- **Assigned task**:
Your reproduction of the entries should be exact and should contain no pictures.

━━━━━━━━━━━━━━━━━━━━━━━━━━━━━━

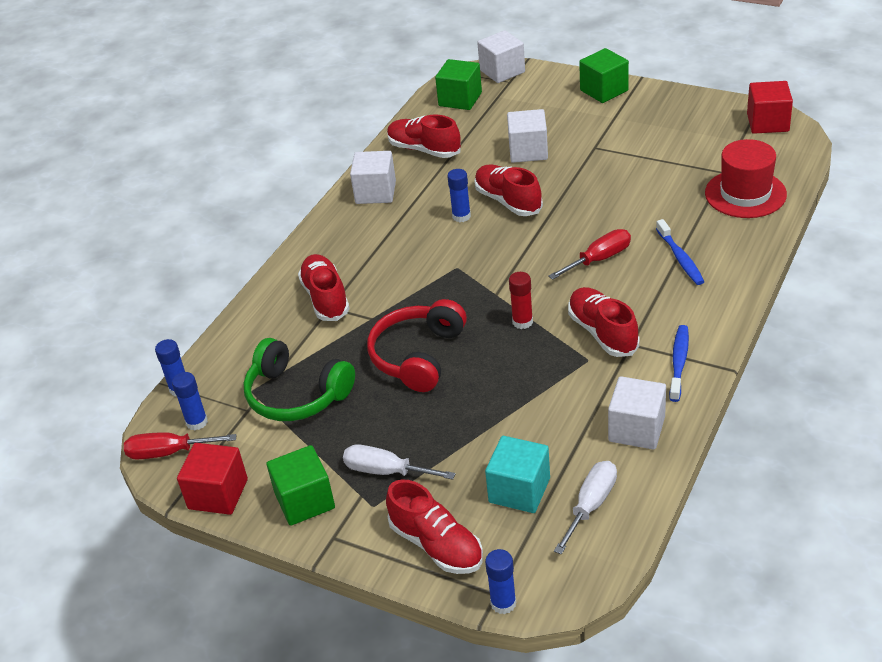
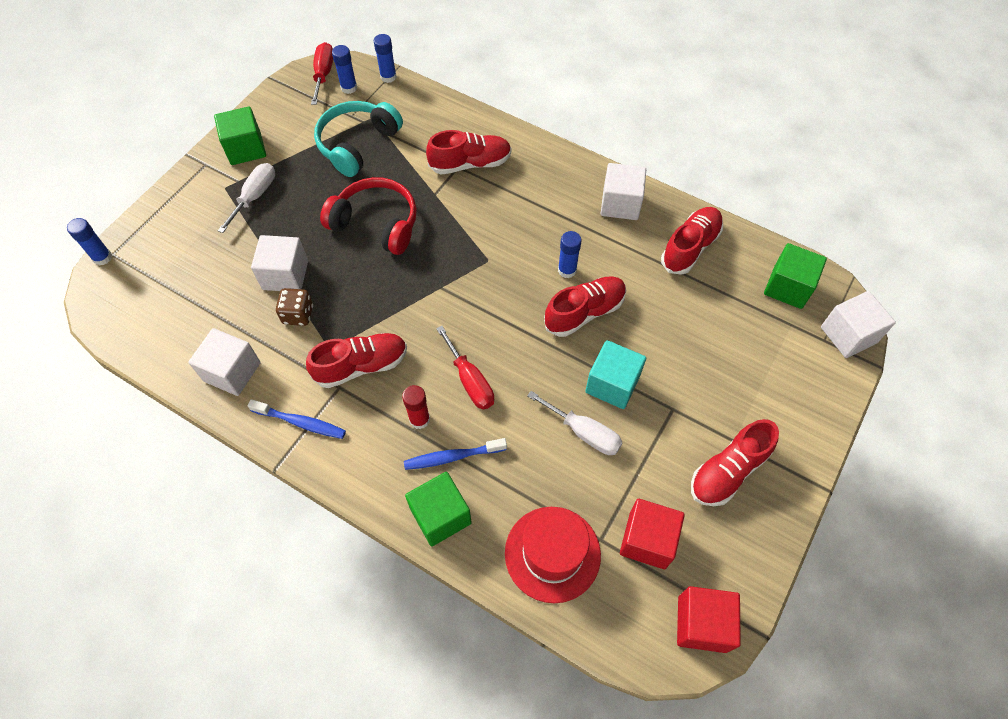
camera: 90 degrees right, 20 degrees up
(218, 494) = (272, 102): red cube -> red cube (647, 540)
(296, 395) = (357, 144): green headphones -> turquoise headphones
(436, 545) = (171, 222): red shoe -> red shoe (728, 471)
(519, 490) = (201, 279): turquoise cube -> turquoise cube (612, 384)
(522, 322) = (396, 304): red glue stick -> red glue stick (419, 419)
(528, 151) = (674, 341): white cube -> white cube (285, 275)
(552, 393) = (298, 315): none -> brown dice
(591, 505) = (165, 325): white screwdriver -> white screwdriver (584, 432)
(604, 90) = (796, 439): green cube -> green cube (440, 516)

━━━━━━━━━━━━━━━━━━━━━━━━━━━━━━

- **The answer**:
camera: 90 degrees right, 20 degrees up
(218, 494) = (272, 102): red cube -> red cube (647, 540)
(296, 395) = (357, 144): green headphones -> turquoise headphones
(436, 545) = (171, 222): red shoe -> red shoe (728, 471)
(519, 490) = (201, 279): turquoise cube -> turquoise cube (612, 384)
(522, 322) = (396, 304): red glue stick -> red glue stick (419, 419)
(528, 151) = (674, 341): white cube -> white cube (285, 275)
(552, 393) = (298, 315): none -> brown dice
(591, 505) = (165, 325): white screwdriver -> white screwdriver (584, 432)
(604, 90) = (796, 439): green cube -> green cube (440, 516)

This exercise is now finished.